THE PROBLEM
Every line below containing the word "turned" should be found and copied.

INPUT RECORDS
----

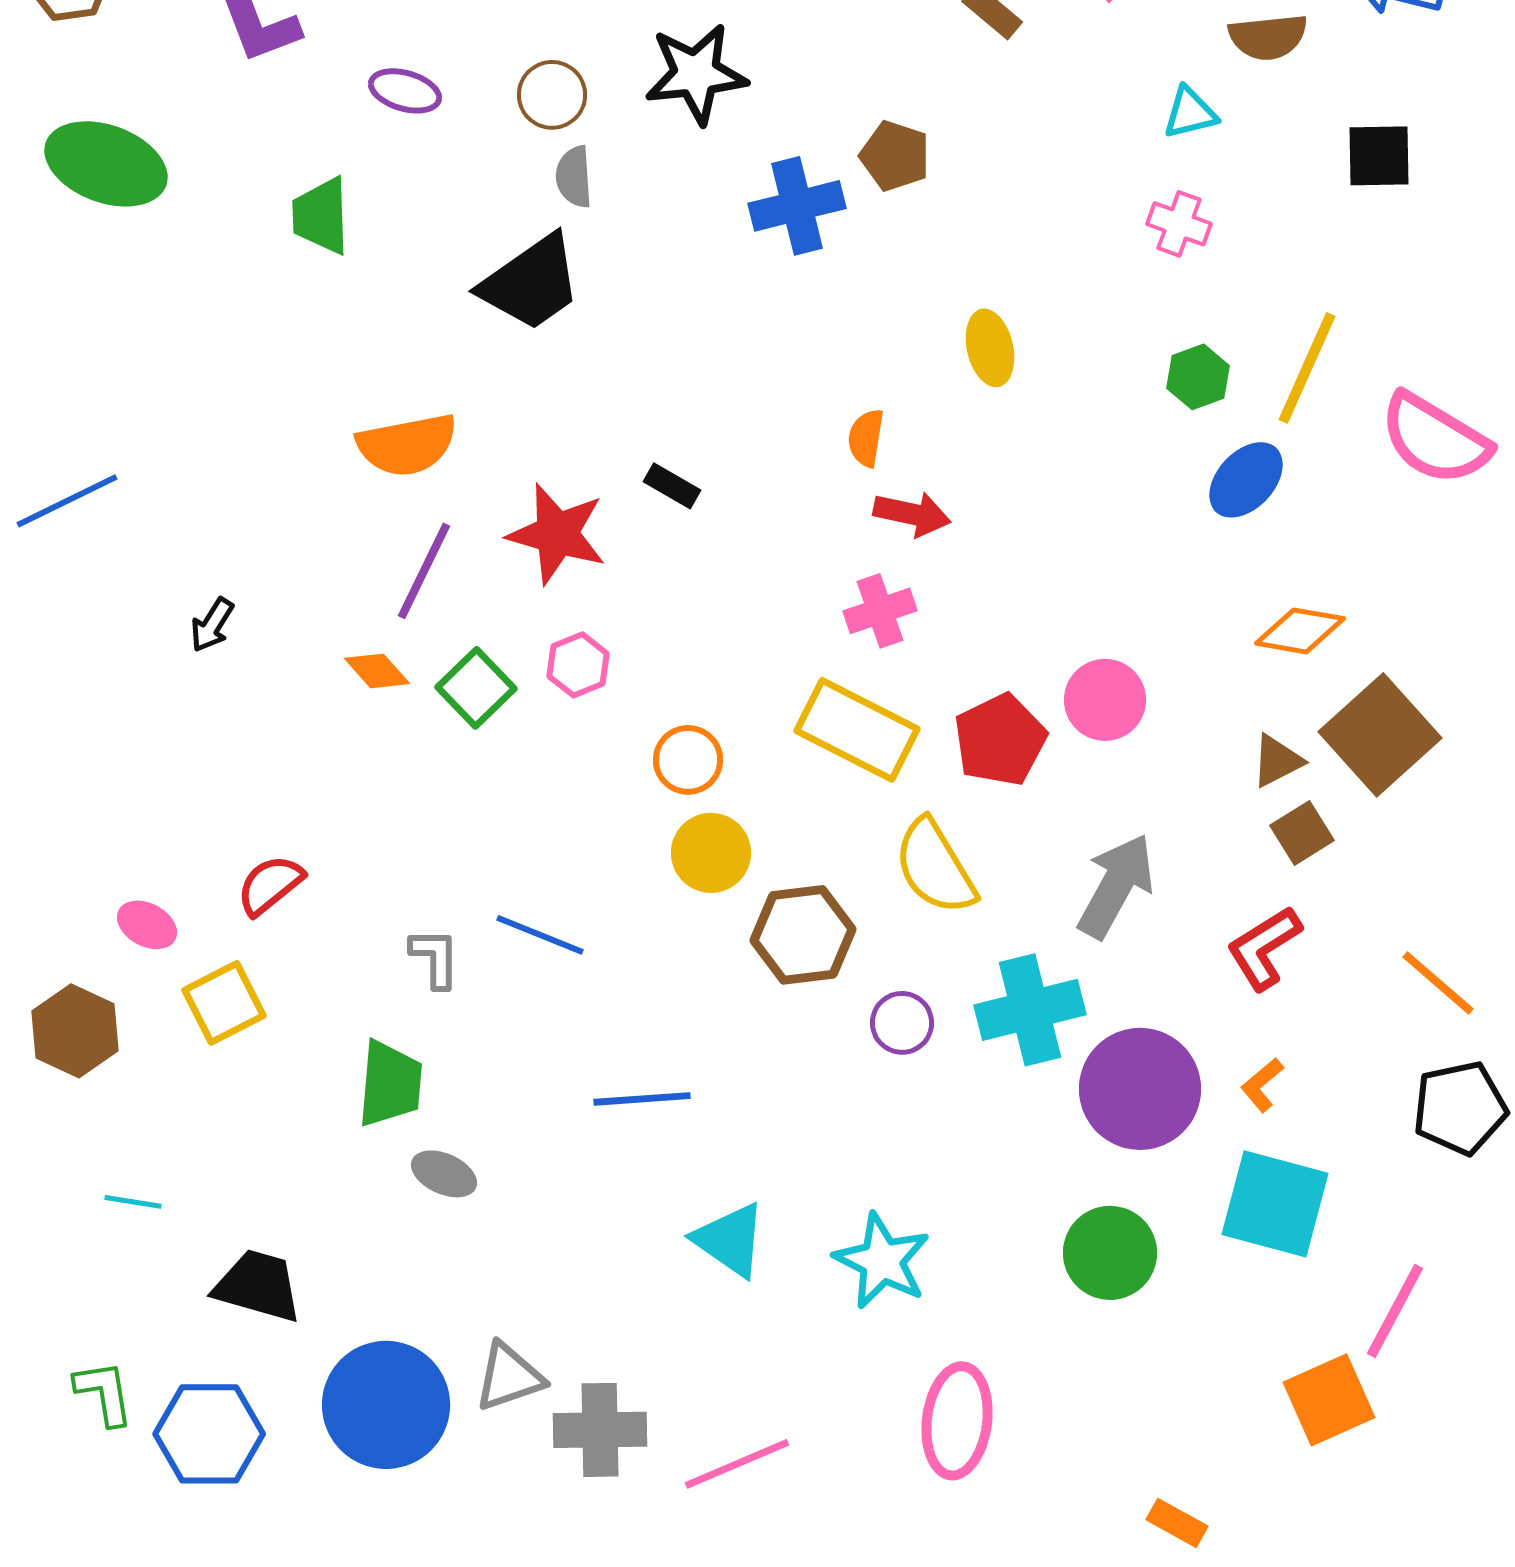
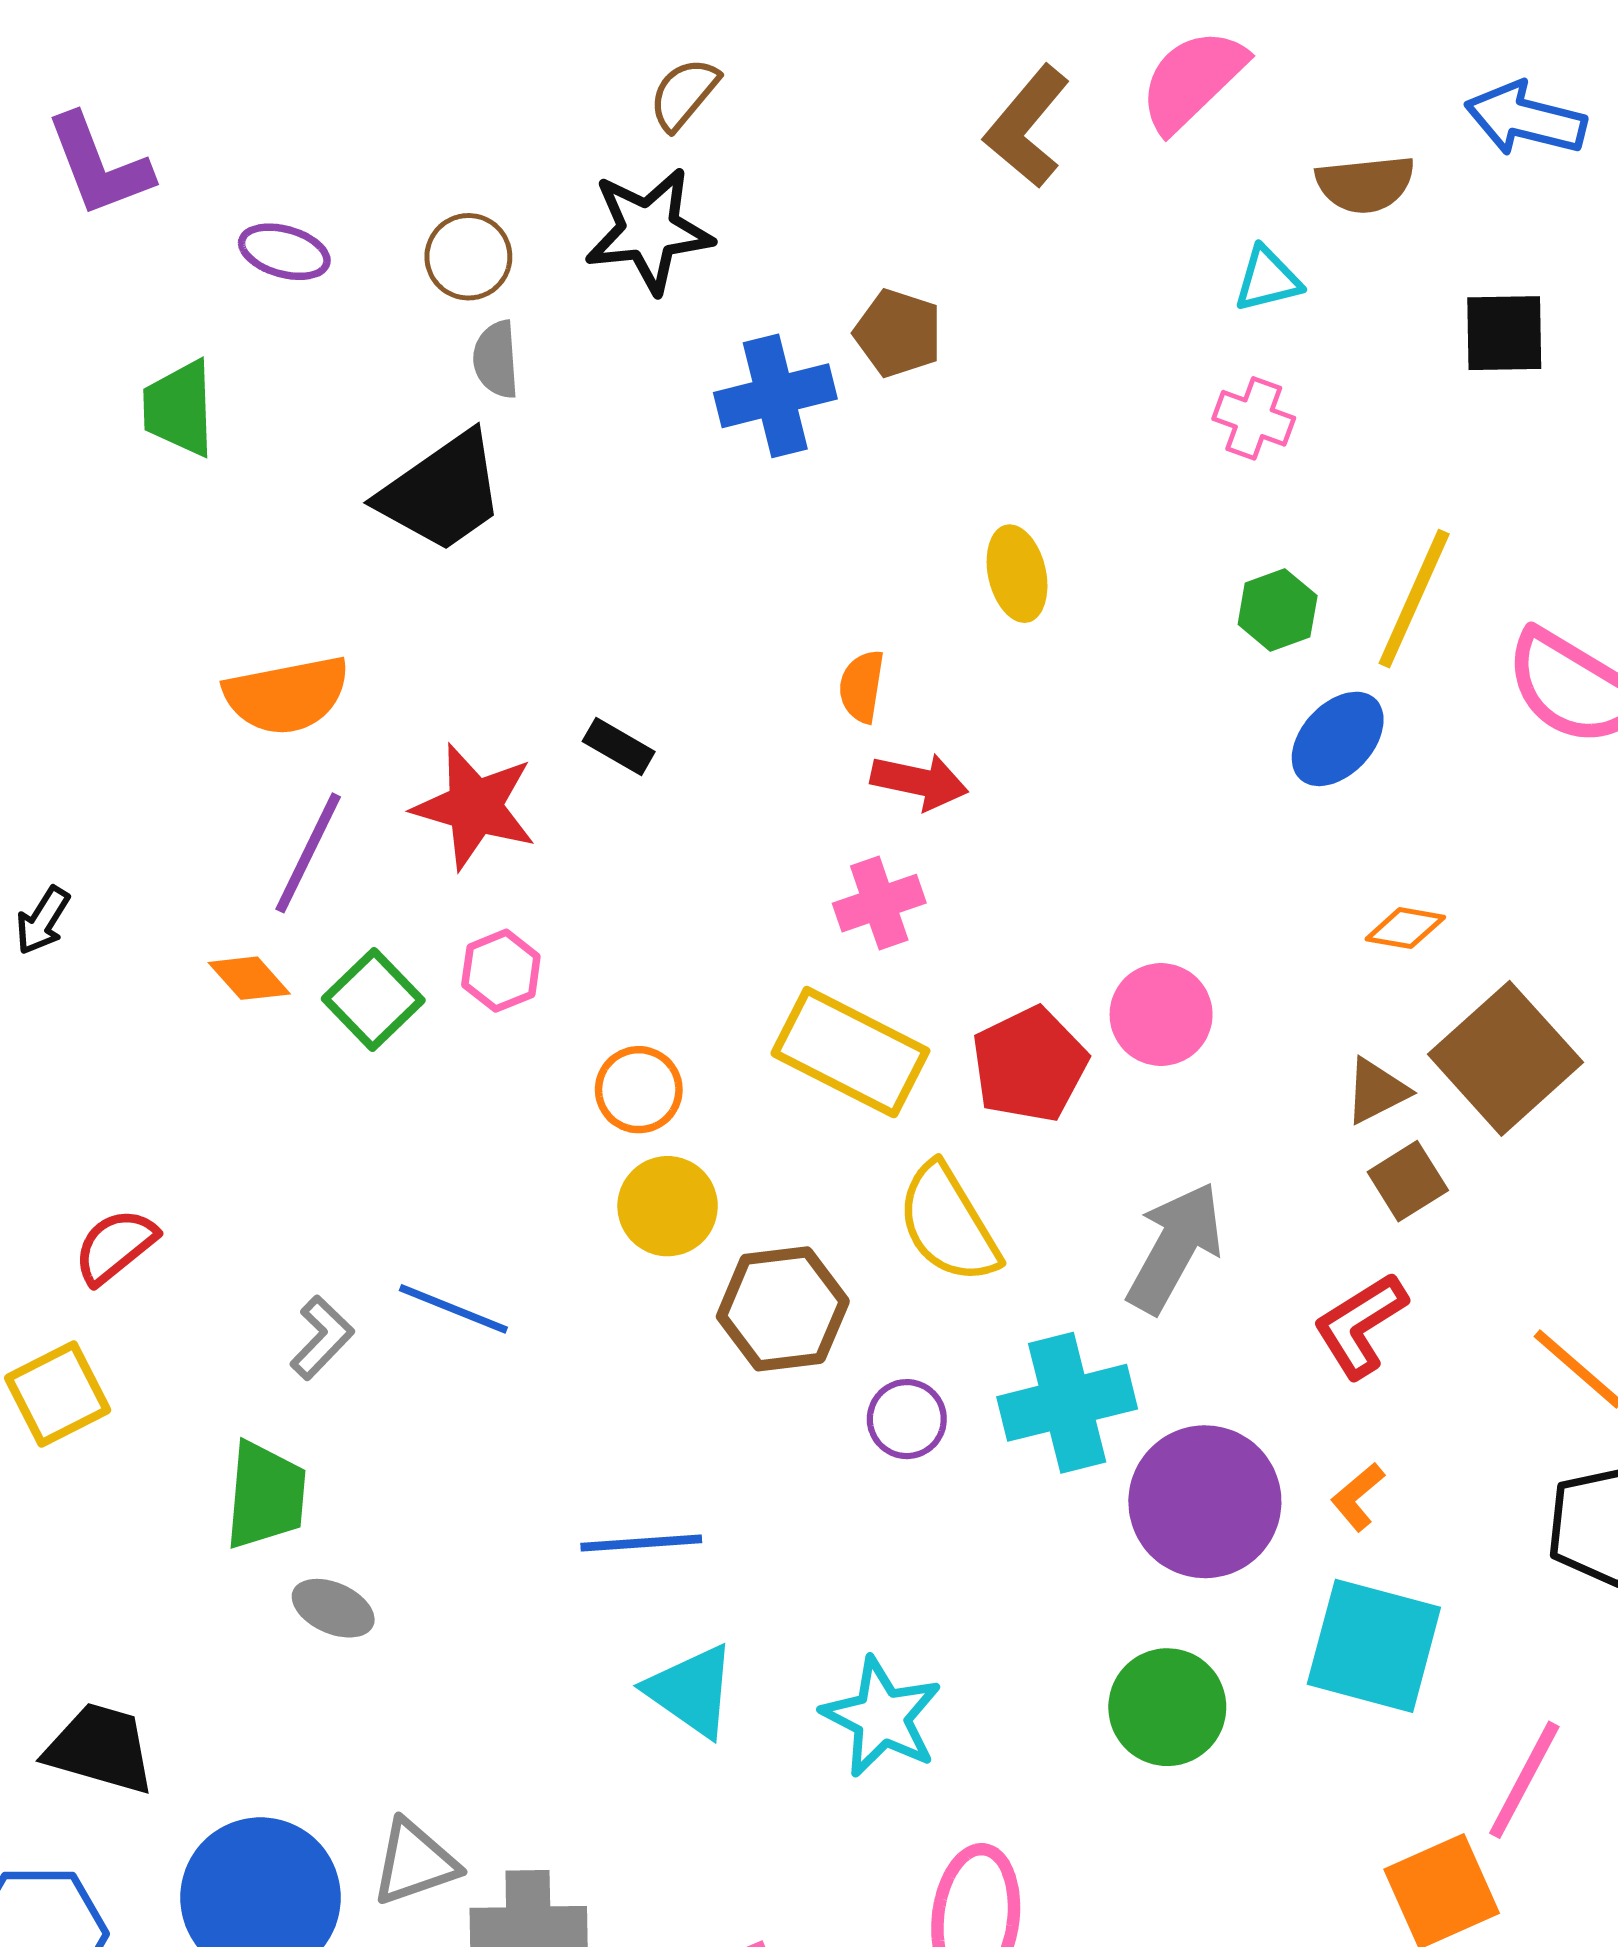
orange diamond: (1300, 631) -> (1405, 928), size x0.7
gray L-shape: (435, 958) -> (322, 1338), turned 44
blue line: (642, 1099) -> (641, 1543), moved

----

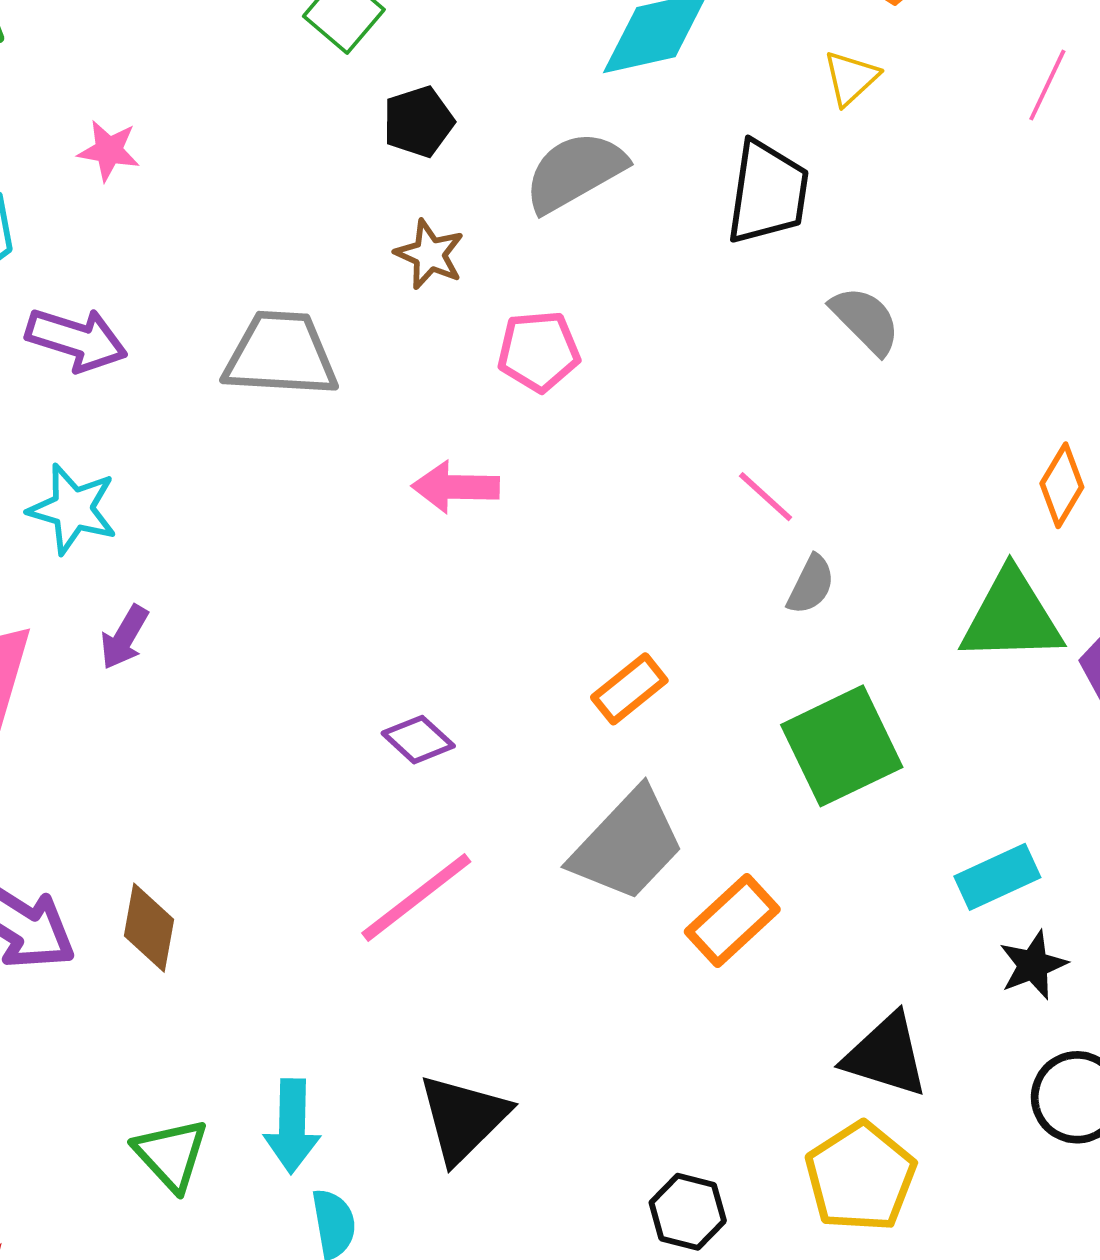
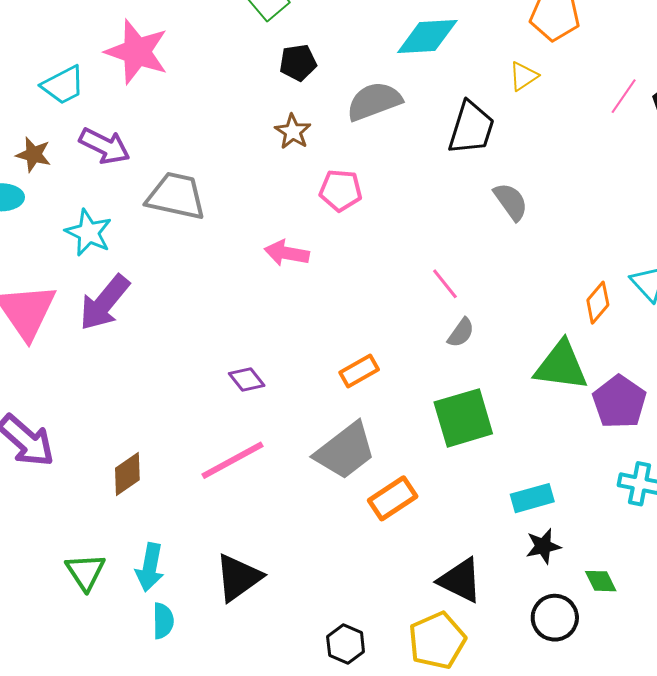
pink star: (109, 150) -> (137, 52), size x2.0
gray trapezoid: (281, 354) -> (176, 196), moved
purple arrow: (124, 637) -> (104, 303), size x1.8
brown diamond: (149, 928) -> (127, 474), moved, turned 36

----

OUTPUT FOR THIS TASK
gray L-shape: (435, 958) -> (322, 1338), turned 44
brown diamond: (149, 928) -> (127, 474), moved, turned 36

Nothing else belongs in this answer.